▶ _What is expected_
The answer is the data repeated in full, with no pictures included.

▶ _Supplied information_
* * * *

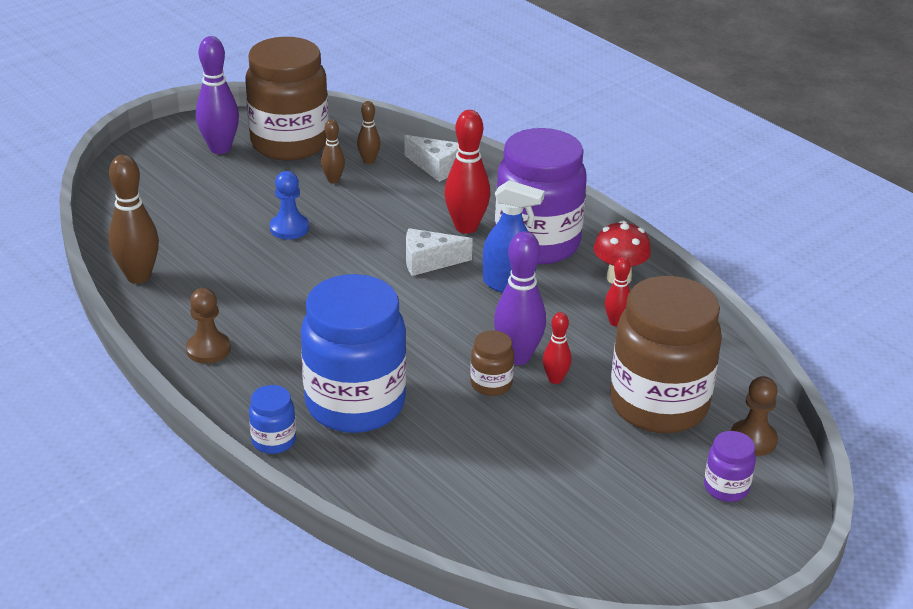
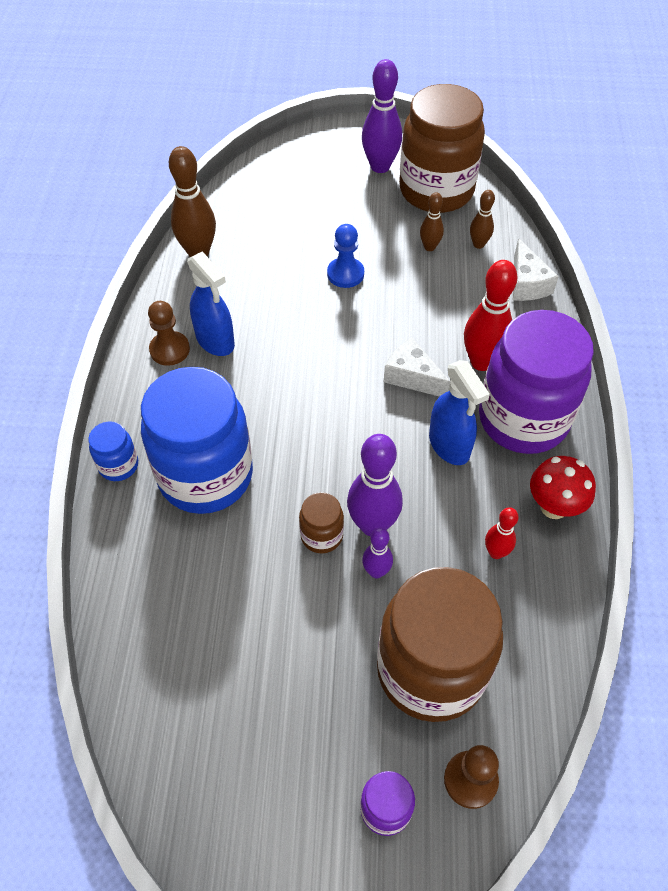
camera: 45 degrees right, 20 degrees up
red bowling pin [543,312,571,384] -> purple bowling pin [362,527,393,579]
none -> blue spray bottle [187,251,235,356]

* * * *

▶ _Task response_
camera: 45 degrees right, 20 degrees up
red bowling pin [543,312,571,384] -> purple bowling pin [362,527,393,579]
none -> blue spray bottle [187,251,235,356]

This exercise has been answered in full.